**INSTRUCTIONS TO FOLLOW**
Below are records to be output exactly, every one of them.

**RECORDS SUPPLIED**
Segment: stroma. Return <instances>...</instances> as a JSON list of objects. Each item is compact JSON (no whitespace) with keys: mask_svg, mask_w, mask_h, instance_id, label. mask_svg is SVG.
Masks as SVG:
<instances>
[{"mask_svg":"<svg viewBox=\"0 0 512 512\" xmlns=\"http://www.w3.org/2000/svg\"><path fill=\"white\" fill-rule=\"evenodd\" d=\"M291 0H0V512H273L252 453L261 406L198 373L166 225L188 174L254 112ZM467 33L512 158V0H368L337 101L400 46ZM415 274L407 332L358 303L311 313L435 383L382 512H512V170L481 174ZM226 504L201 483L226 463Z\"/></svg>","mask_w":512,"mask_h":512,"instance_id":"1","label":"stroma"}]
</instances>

**FULL RESPONSE**
Segment: stroma. Return <instances>...</instances> as a JSON list of objects. Each item is compact JSON (no whitespace) with keys: mask_svg, mask_w, mask_h, instance_id, label. mask_svg is SVG.
Masks as SVG:
<instances>
[{"mask_svg":"<svg viewBox=\"0 0 512 512\" xmlns=\"http://www.w3.org/2000/svg\"><path fill=\"white\" fill-rule=\"evenodd\" d=\"M291 0H0V512H273L252 453L261 406L198 373L166 225L188 174L254 112ZM467 33L512 158V0H368L337 101L400 46ZM415 274L407 332L358 303L311 313L435 383L382 512H512V170L481 174ZM226 504L201 483L226 463Z\"/></svg>","mask_w":512,"mask_h":512,"instance_id":"1","label":"stroma"}]
</instances>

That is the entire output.